══ RECORDED INFORMATION
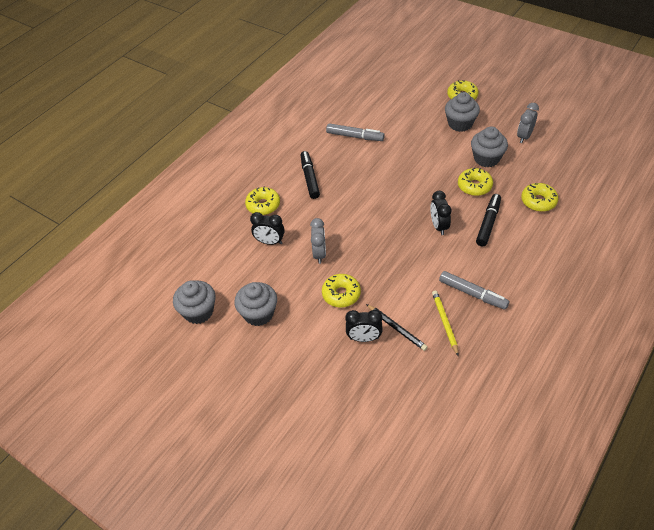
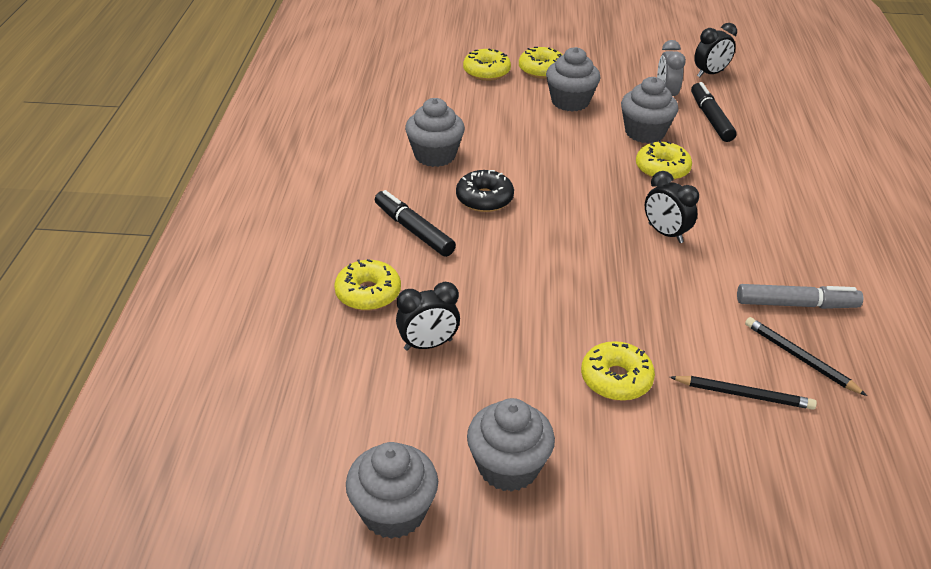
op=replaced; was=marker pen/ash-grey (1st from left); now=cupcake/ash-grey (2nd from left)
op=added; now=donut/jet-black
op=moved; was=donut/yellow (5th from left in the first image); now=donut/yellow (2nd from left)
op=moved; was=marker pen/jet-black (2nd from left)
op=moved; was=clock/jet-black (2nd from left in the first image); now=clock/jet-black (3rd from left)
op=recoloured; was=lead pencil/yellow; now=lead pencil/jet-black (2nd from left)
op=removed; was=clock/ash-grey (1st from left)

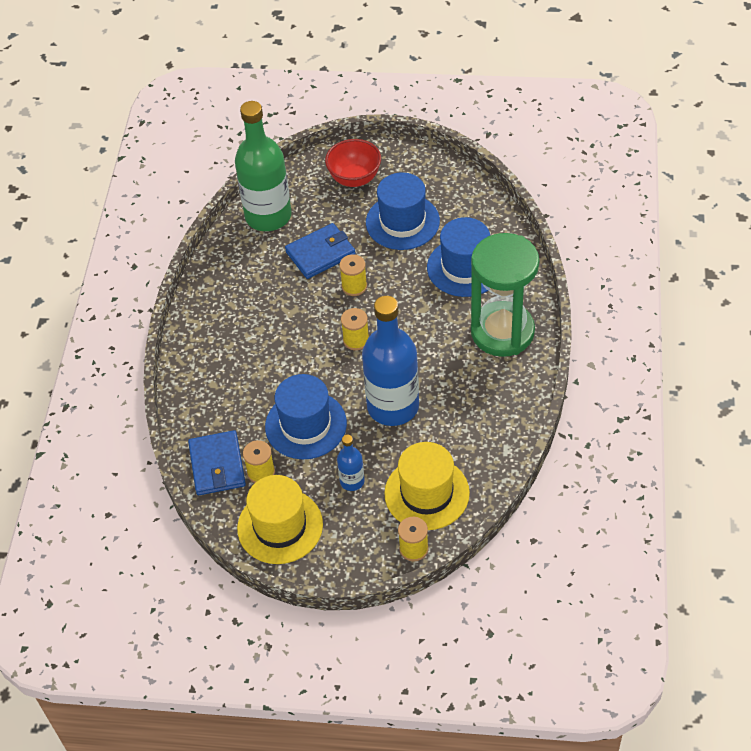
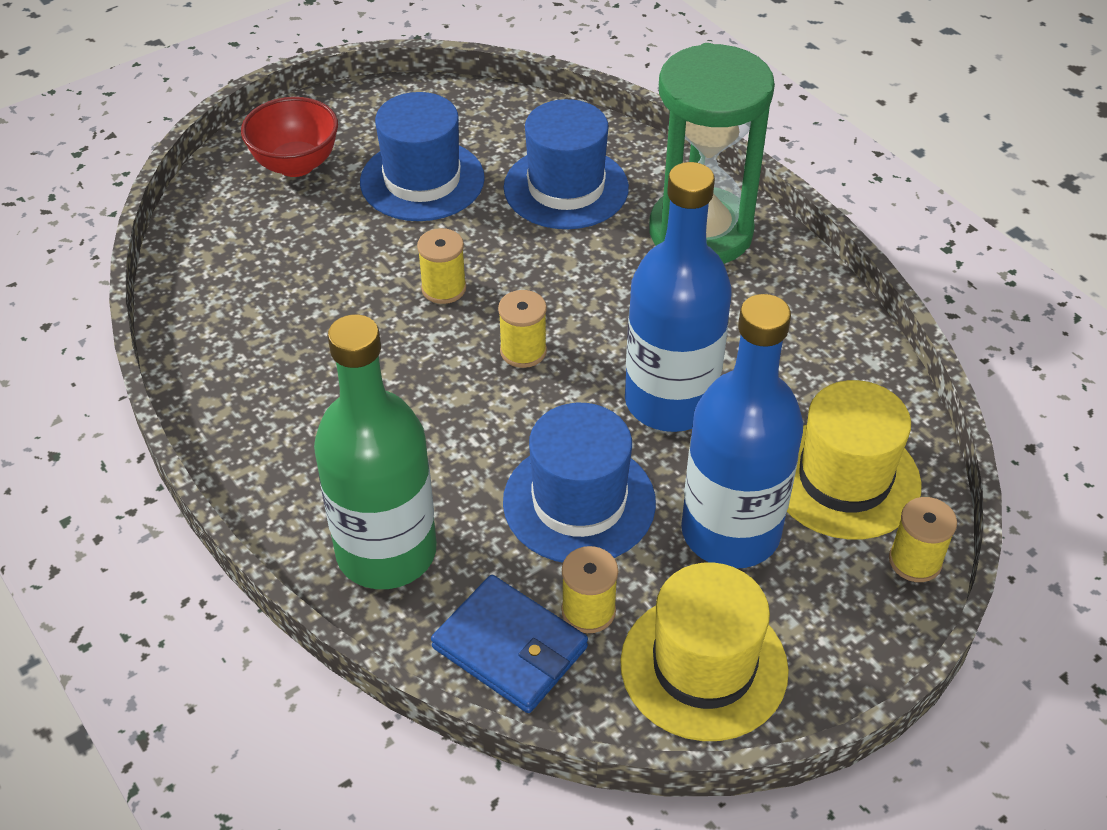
op=moved; was=flask/leaf-green
op=resized; was=flask/royal blue (1st from left in the first image); ratio=2.18
op=removed; was=card wallet/royal blue (2nd from left)

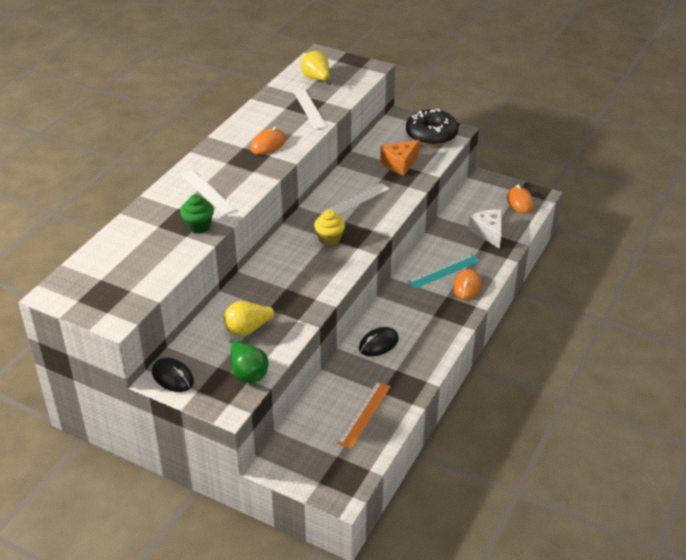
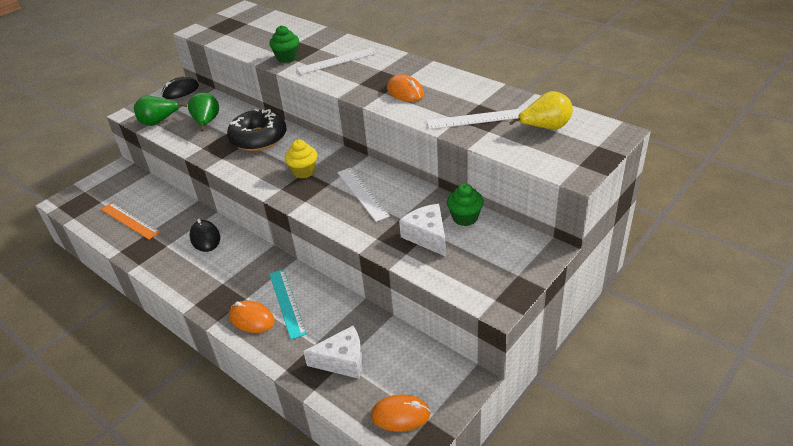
op=recoloured; was=pear fruit/yellow (1st from left); now=pear fruit/leaf-green (2nd from left)
op=moved; was=donut/jet-black
op=recoloured; was=cheese/bright orange; now=cheese/snow-white (2nd from left)
op=added; now=cupcake/leaf-green (2nd from left)

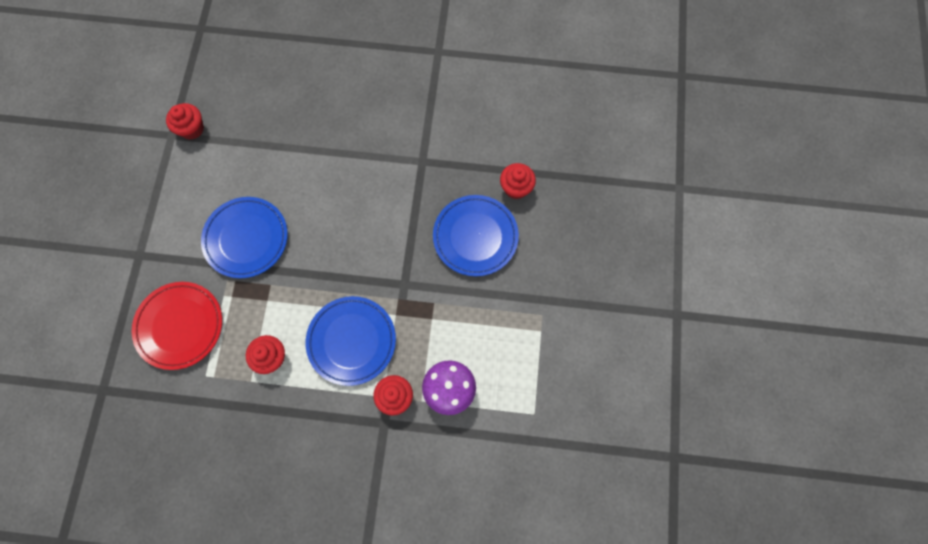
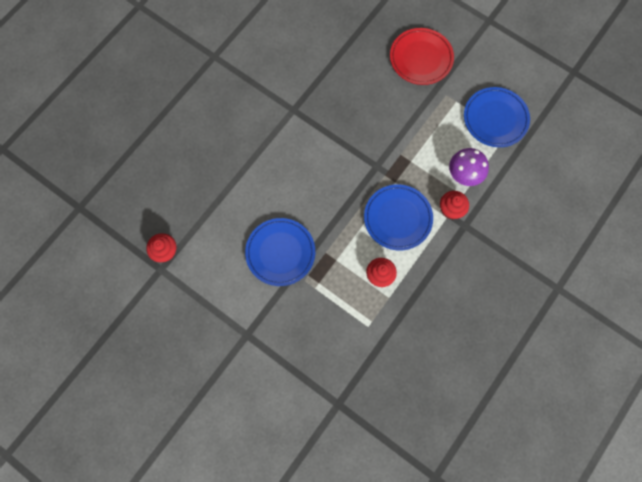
op=moved; was=dinner plate/crimson
op=moved; was=dinner plate/royal blue (3rd from left)
op=removed; was=cupcake/crimson (4th from left)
════
Please copy exactly the lines from the one containing "op=moved; was=clock/jet-black (2nd" through the last line of the records above, both included, and leave out any pictures.

op=moved; was=clock/jet-black (2nd from left in the first image); now=clock/jet-black (3rd from left)
op=recoloured; was=lead pencil/yellow; now=lead pencil/jet-black (2nd from left)
op=removed; was=clock/ash-grey (1st from left)

op=moved; was=flask/leaf-green
op=resized; was=flask/royal blue (1st from left in the first image); ratio=2.18
op=removed; was=card wallet/royal blue (2nd from left)

op=recoloured; was=pear fruit/yellow (1st from left); now=pear fruit/leaf-green (2nd from left)
op=moved; was=donut/jet-black
op=recoloured; was=cheese/bright orange; now=cheese/snow-white (2nd from left)
op=added; now=cupcake/leaf-green (2nd from left)

op=moved; was=dinner plate/crimson
op=moved; was=dinner plate/royal blue (3rd from left)
op=removed; was=cupcake/crimson (4th from left)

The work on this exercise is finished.